DATA SHOWN START
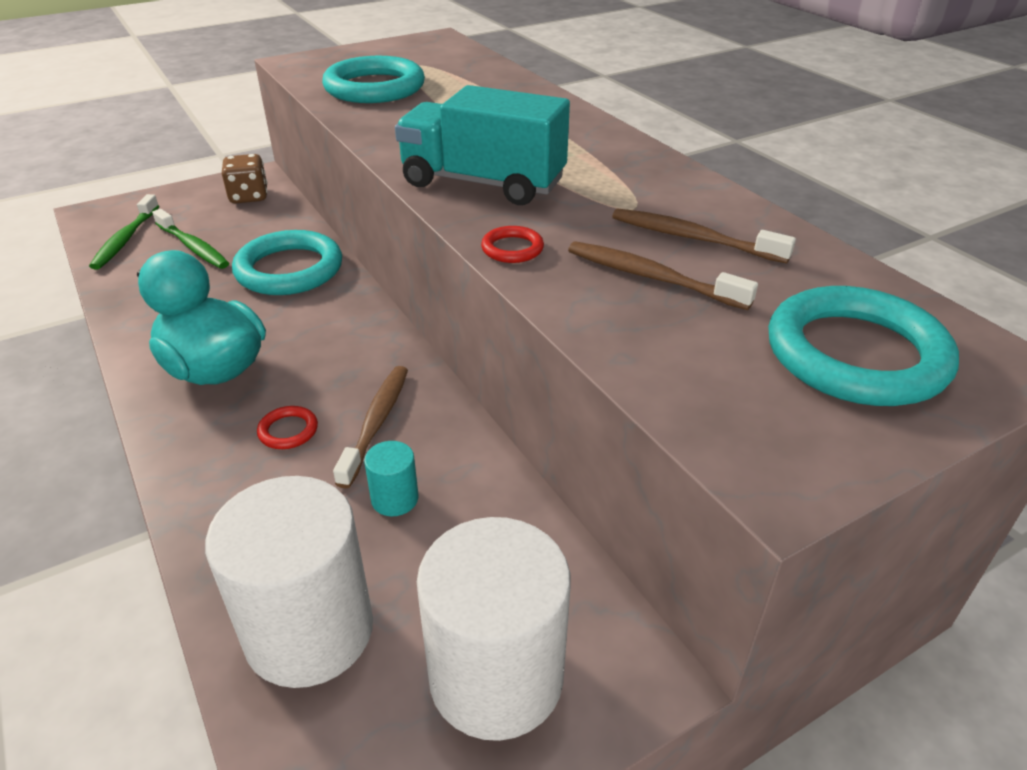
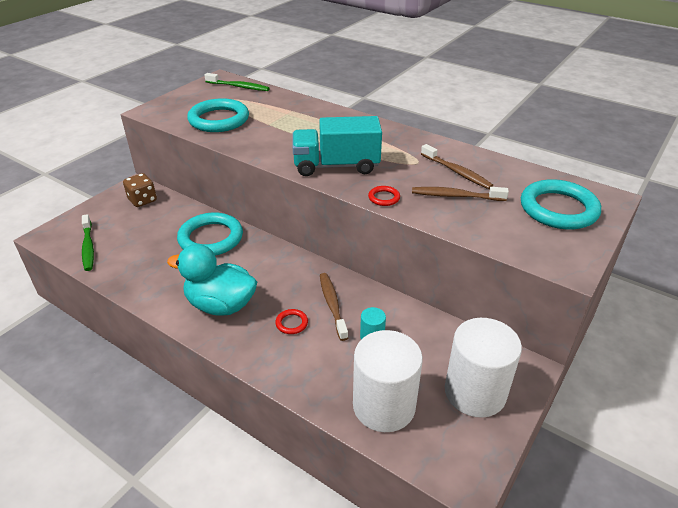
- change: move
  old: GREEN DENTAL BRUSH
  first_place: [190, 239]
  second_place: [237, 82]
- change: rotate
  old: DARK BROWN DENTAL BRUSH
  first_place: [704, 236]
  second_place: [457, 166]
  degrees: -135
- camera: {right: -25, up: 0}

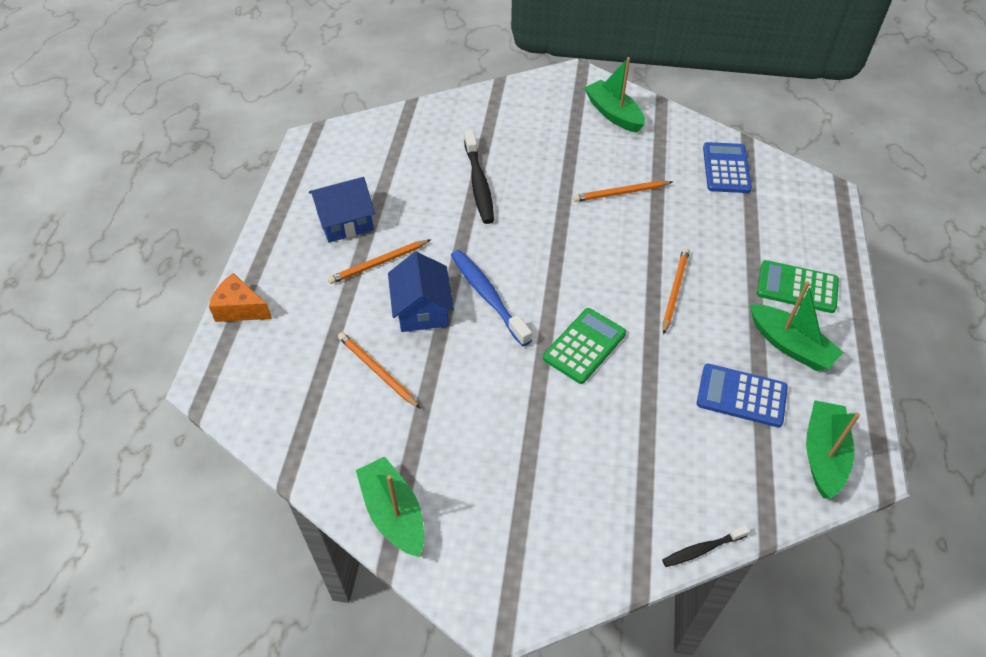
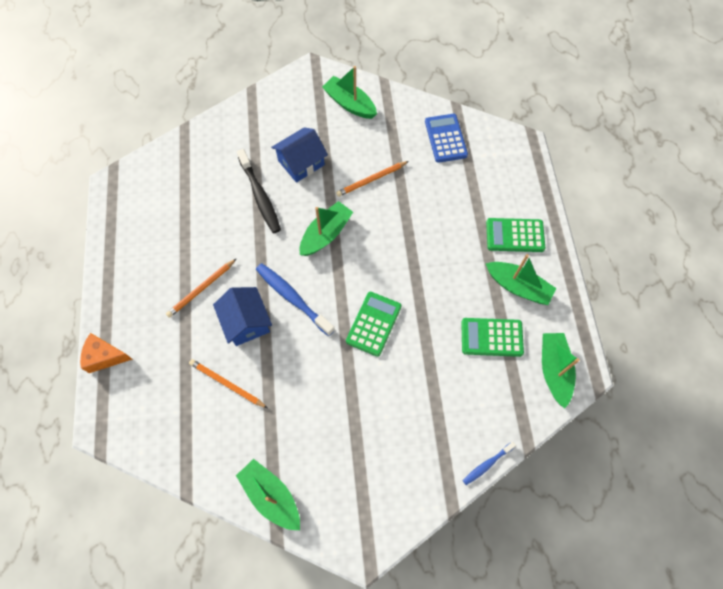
- change: move
  old: ROYAL BLUE TOY HOUSE
  first_place: [342, 210]
  second_place: [299, 155]
- change: insert
  new: GREEN TOY BOAT
  second_place: [326, 228]
- change: recolor
  old: ROYAL BLUE ADDING MACHINE
  new: GREEN ADDING MACHINE
  first_place: [742, 395]
  second_place: [492, 337]
- change: recolor
  old: BLACK DENTAL BRUSH
  new: ROYAL BLUE DENTAL BRUSH
  first_place: [706, 546]
  second_place: [489, 463]
- change: delete
  old: ORANGE-COLOURED PENCIL
  first_place: [676, 291]
- camera: {right: -15, up: 15}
DATA SHOWN END
_WHAT IS BEING ASKED:_ What lines in the material above contain the word "BLUE"? Copy them out.

_SOLUTION TO THIS EXERCISE:_
  old: ROYAL BLUE TOY HOUSE
  old: ROYAL BLUE ADDING MACHINE
  new: ROYAL BLUE DENTAL BRUSH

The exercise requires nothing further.